[Records shown — start]

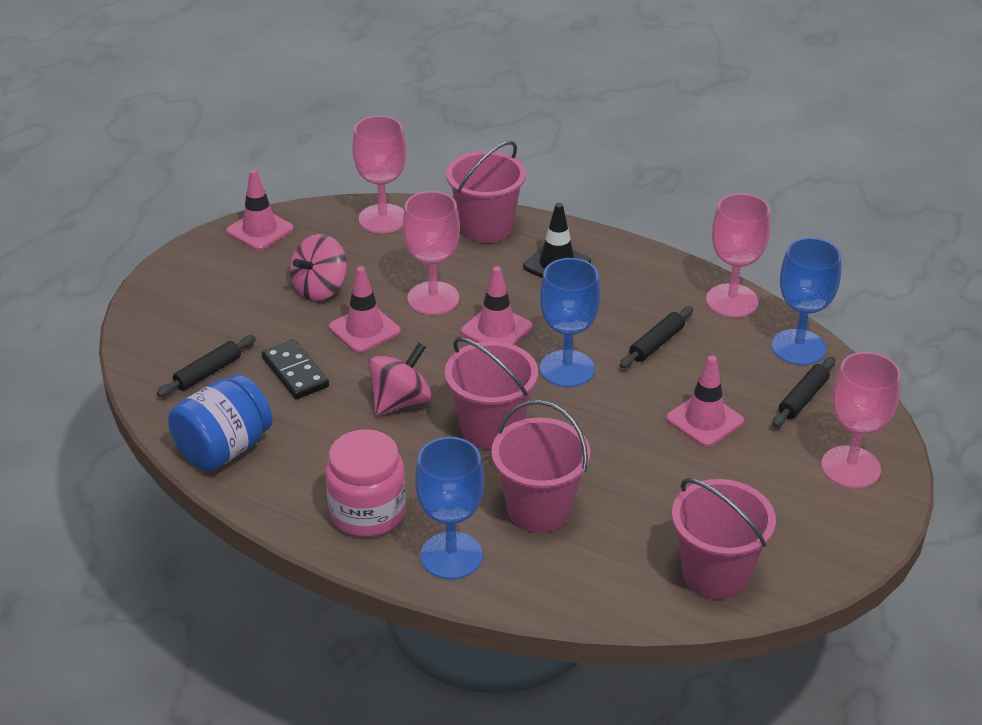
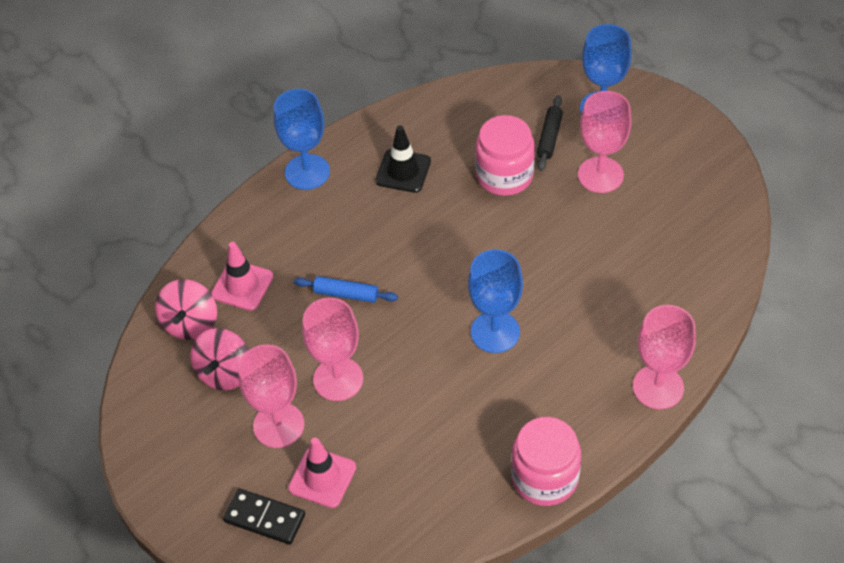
black rolling pin: 3 -> 1
blue jar: 1 -> 0
blue rolling pin: 0 -> 1
pink bucket: 4 -> 0
pink jar: 1 -> 2
pink traffic cone: 4 -> 2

[Records shown — finish]

Exercise requirements
Please copy out each line of the listing above that contains the string "pink".

Answer area
pink bucket: 4 -> 0
pink jar: 1 -> 2
pink traffic cone: 4 -> 2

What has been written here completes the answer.